(Record excerpts)
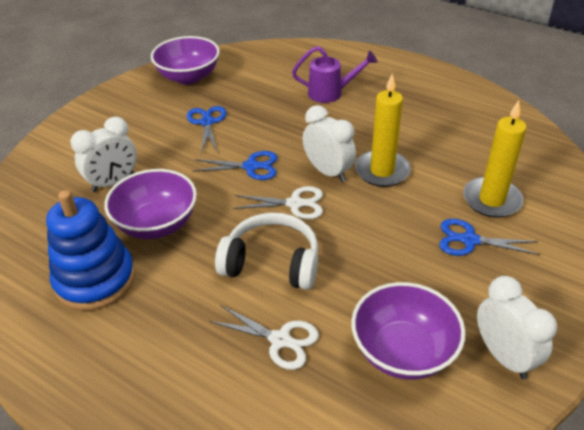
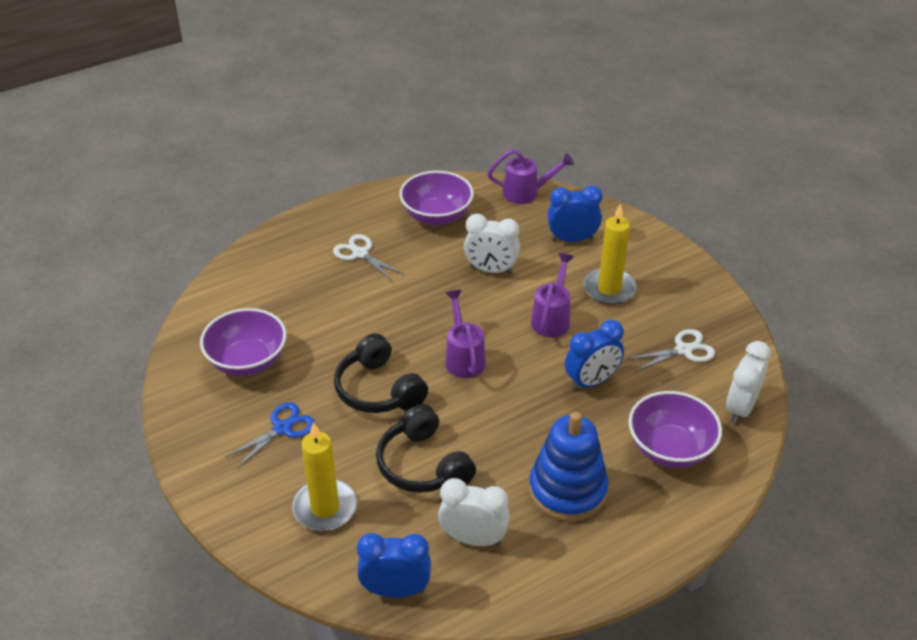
black headphones: 0 -> 2
blue clock: 0 -> 3
blue scissors: 3 -> 1
purple watering can: 1 -> 3
white headphones: 1 -> 0

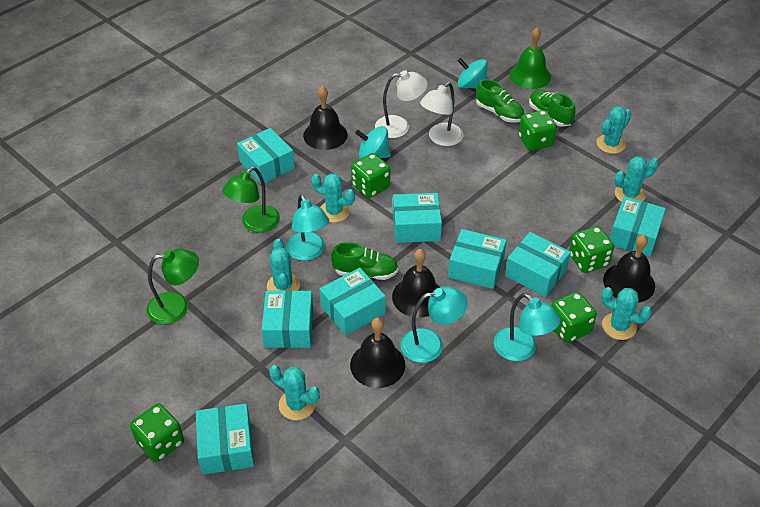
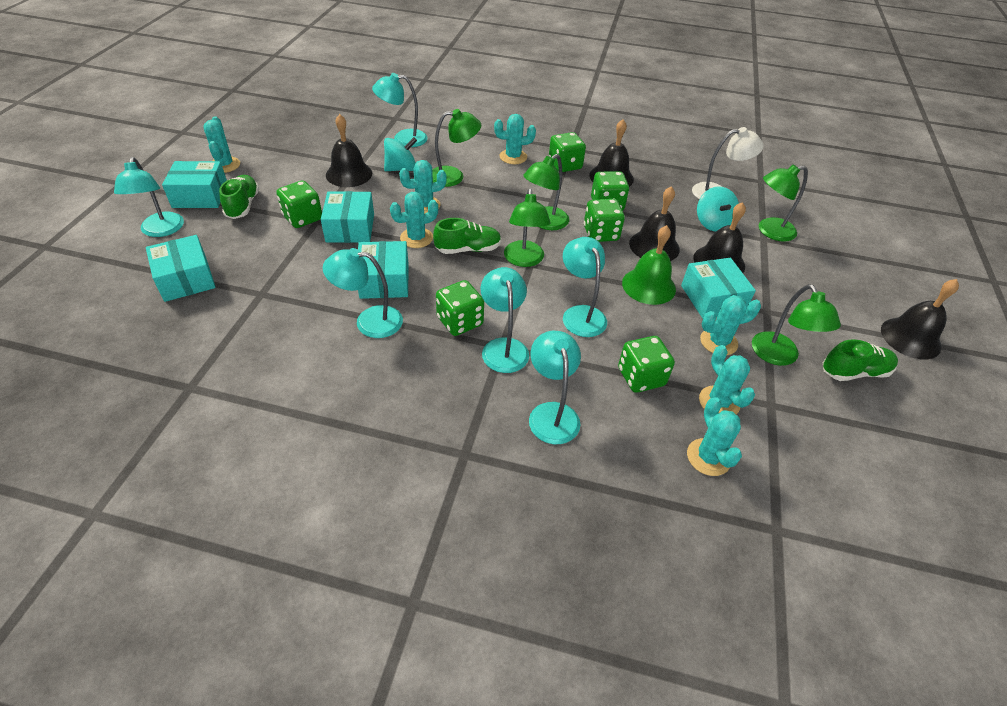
black bell: 4 -> 5
green dice: 5 -> 6
green lamp: 2 -> 5
turquoise box: 8 -> 5
turquoise cactus: 6 -> 7
turquoise lamp: 3 -> 6
white lamp: 2 -> 1

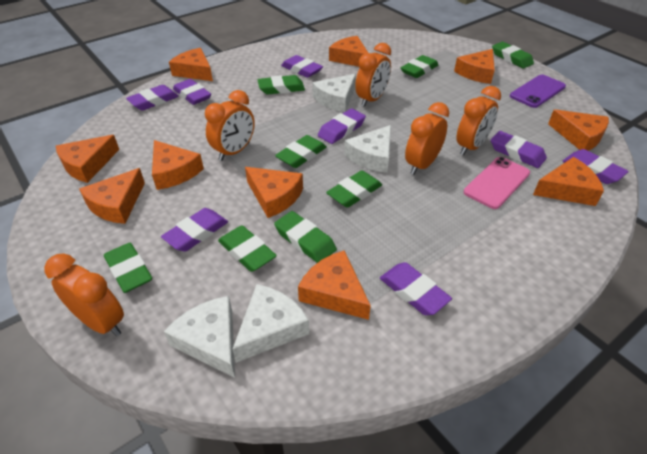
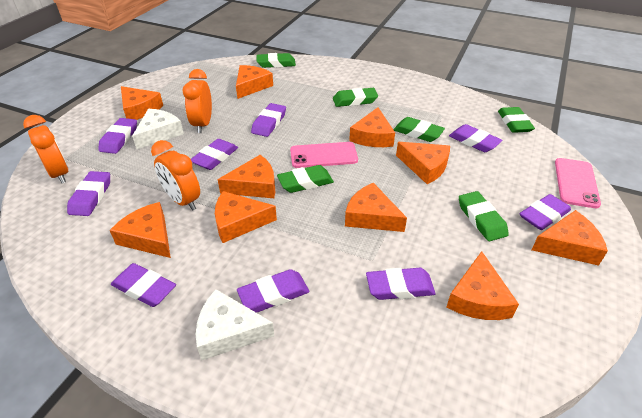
green eraser: 8 -> 6
orange clock: 5 -> 3
pink phone: 1 -> 2
purple eraser: 8 -> 9
purple phone: 1 -> 0
white cheese: 4 -> 2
(End Record excerpts)
§ **Your goal**
Repeat the records in full, precisely, and keep the pictures out.

§ **Result**
black headphones: 0 -> 2
blue clock: 0 -> 3
blue scissors: 3 -> 1
purple watering can: 1 -> 3
white headphones: 1 -> 0

black bell: 4 -> 5
green dice: 5 -> 6
green lamp: 2 -> 5
turquoise box: 8 -> 5
turquoise cactus: 6 -> 7
turquoise lamp: 3 -> 6
white lamp: 2 -> 1

green eraser: 8 -> 6
orange clock: 5 -> 3
pink phone: 1 -> 2
purple eraser: 8 -> 9
purple phone: 1 -> 0
white cheese: 4 -> 2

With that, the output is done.